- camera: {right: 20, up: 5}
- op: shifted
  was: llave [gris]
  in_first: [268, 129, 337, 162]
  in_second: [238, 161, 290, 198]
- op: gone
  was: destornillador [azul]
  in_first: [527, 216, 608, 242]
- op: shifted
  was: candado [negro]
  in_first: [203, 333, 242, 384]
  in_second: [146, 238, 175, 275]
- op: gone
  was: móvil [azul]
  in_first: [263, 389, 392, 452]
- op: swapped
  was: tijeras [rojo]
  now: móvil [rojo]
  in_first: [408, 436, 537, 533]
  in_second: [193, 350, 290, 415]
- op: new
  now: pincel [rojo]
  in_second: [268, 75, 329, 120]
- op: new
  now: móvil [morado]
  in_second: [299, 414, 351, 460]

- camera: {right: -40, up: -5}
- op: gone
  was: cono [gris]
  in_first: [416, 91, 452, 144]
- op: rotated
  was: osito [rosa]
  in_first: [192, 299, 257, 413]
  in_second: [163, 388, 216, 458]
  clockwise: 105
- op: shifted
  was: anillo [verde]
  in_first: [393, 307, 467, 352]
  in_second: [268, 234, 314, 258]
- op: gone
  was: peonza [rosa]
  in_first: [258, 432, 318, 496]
= = =
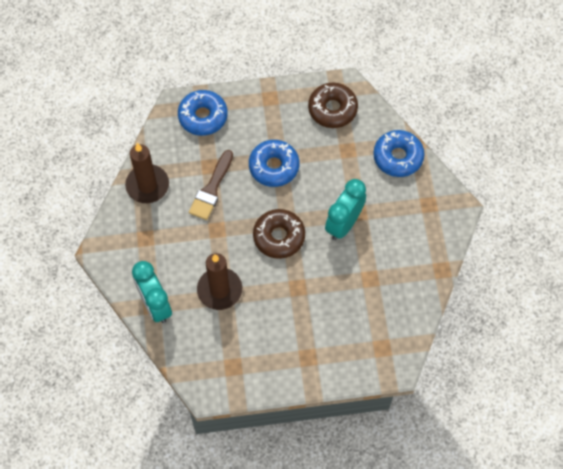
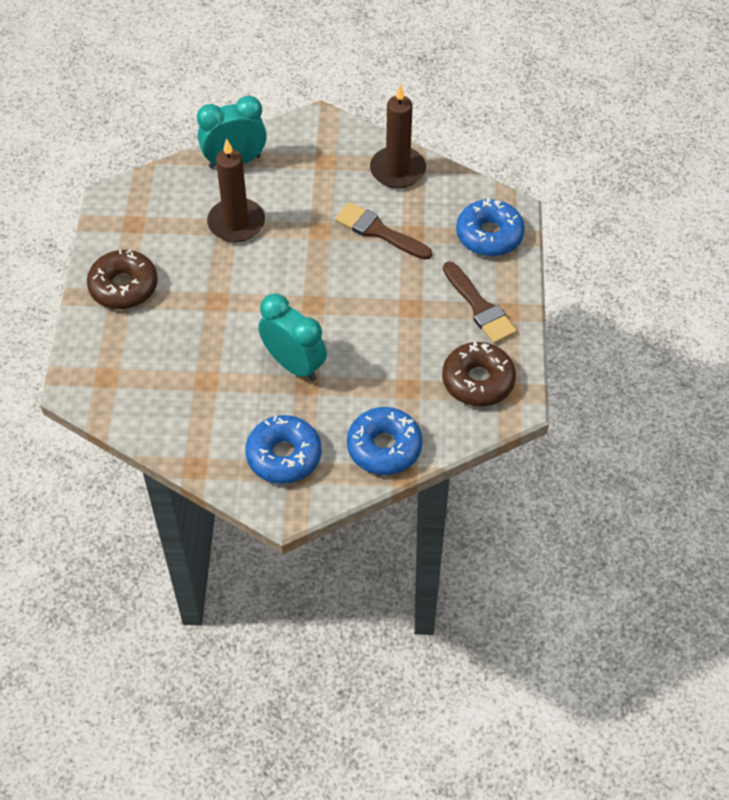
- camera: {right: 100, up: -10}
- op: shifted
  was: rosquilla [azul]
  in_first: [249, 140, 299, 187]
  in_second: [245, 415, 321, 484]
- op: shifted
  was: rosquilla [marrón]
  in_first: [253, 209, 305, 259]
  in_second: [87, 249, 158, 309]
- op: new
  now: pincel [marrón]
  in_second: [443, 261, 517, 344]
= = =
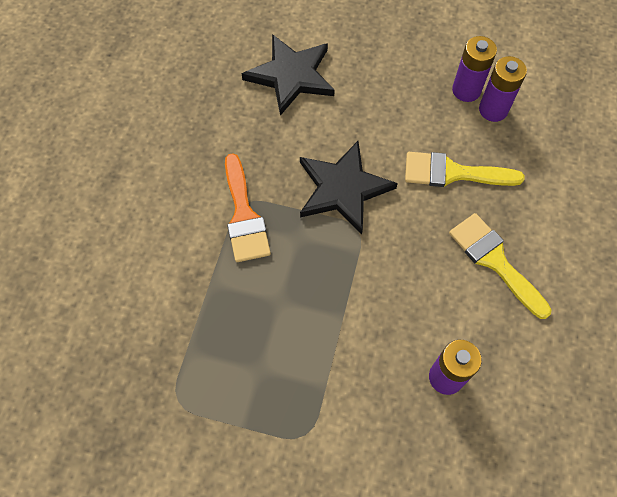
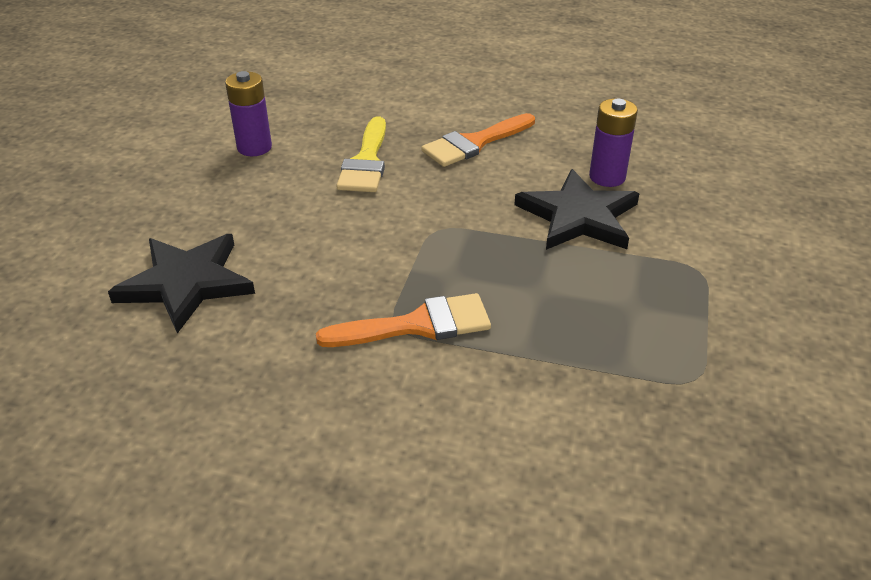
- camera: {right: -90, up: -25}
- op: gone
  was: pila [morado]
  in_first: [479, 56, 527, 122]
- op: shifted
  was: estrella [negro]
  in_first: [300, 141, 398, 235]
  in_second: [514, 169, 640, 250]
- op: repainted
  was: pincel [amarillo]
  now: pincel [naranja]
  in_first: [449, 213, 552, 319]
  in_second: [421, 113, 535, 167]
= = =
_What the task asks_
Whenever the string "móvil" shows up in a line above, copy that line.

_Final answer_
  was: móvil [azul]
  now: móvil [rojo]
  now: móvil [morado]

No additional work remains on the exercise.